▶ **EXERCISE**
Retype each entry below exactly. Do not carry any image over.

[Stored dataset items]

---*---

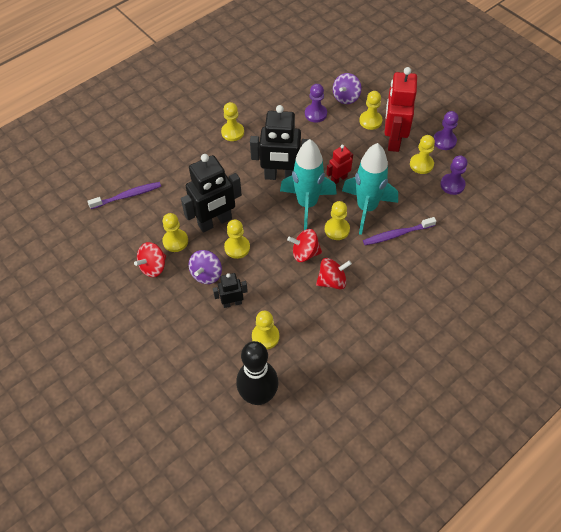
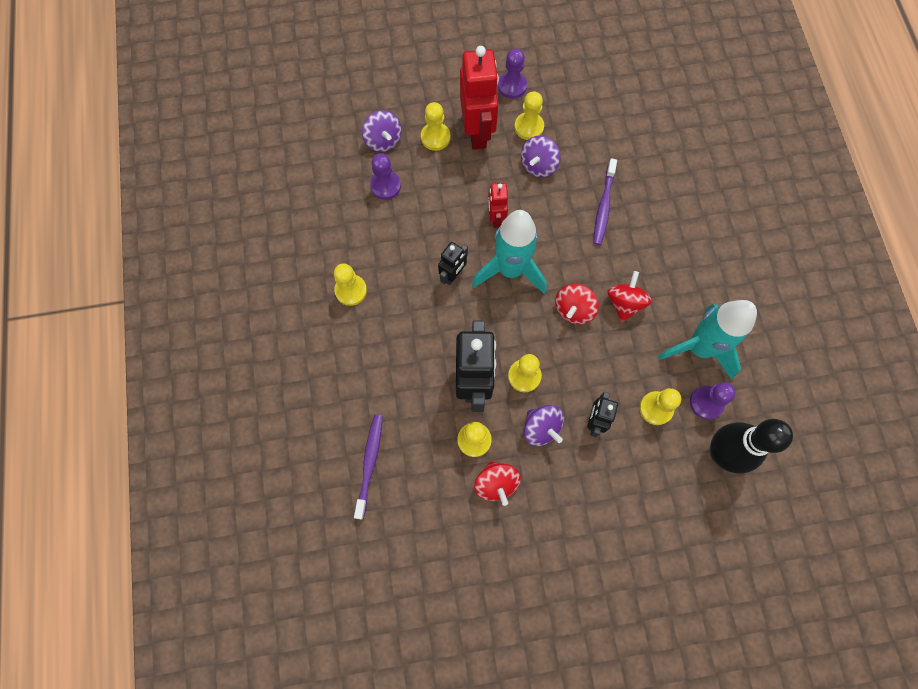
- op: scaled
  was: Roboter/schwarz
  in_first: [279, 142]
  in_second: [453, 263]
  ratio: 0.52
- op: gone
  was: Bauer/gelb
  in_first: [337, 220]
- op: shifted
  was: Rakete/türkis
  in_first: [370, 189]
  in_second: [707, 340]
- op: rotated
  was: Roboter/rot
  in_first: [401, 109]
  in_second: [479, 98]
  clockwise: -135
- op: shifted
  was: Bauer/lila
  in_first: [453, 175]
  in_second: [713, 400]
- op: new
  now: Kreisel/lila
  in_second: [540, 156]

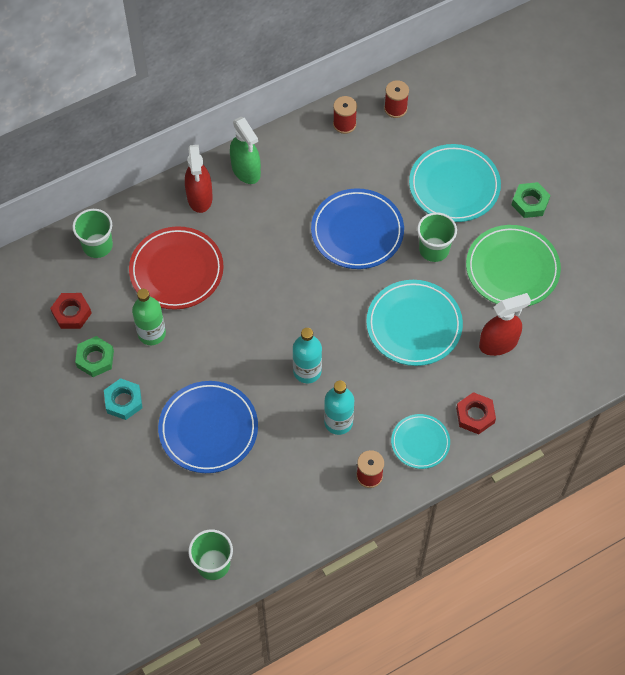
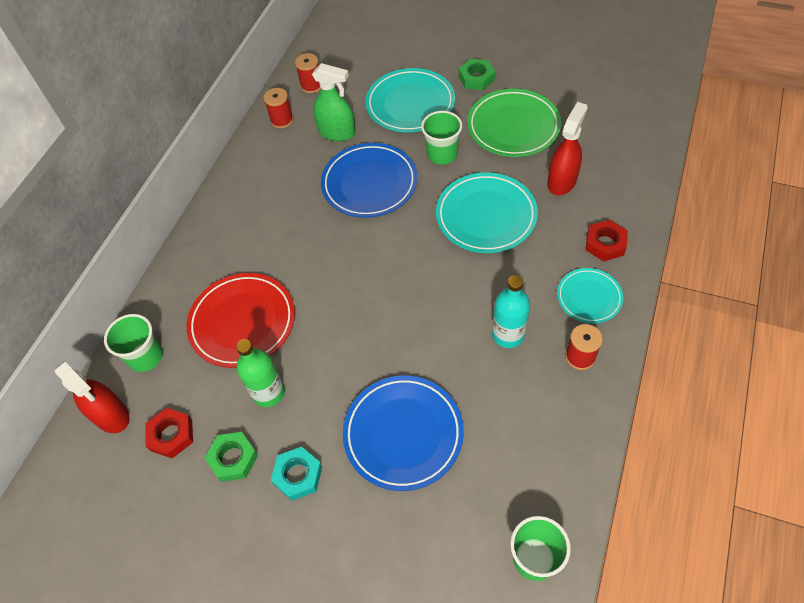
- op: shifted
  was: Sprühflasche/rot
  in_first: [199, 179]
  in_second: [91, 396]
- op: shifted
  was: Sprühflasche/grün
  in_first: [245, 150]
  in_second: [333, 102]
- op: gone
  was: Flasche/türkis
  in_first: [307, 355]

---*---

▶ **ANSWER**
- op: scaled
  was: Roboter/schwarz
  in_first: [279, 142]
  in_second: [453, 263]
  ratio: 0.52
- op: gone
  was: Bauer/gelb
  in_first: [337, 220]
- op: shifted
  was: Rakete/türkis
  in_first: [370, 189]
  in_second: [707, 340]
- op: rotated
  was: Roboter/rot
  in_first: [401, 109]
  in_second: [479, 98]
  clockwise: -135
- op: shifted
  was: Bauer/lila
  in_first: [453, 175]
  in_second: [713, 400]
- op: new
  now: Kreisel/lila
  in_second: [540, 156]

- op: shifted
  was: Sprühflasche/rot
  in_first: [199, 179]
  in_second: [91, 396]
- op: shifted
  was: Sprühflasche/grün
  in_first: [245, 150]
  in_second: [333, 102]
- op: gone
  was: Flasche/türkis
  in_first: [307, 355]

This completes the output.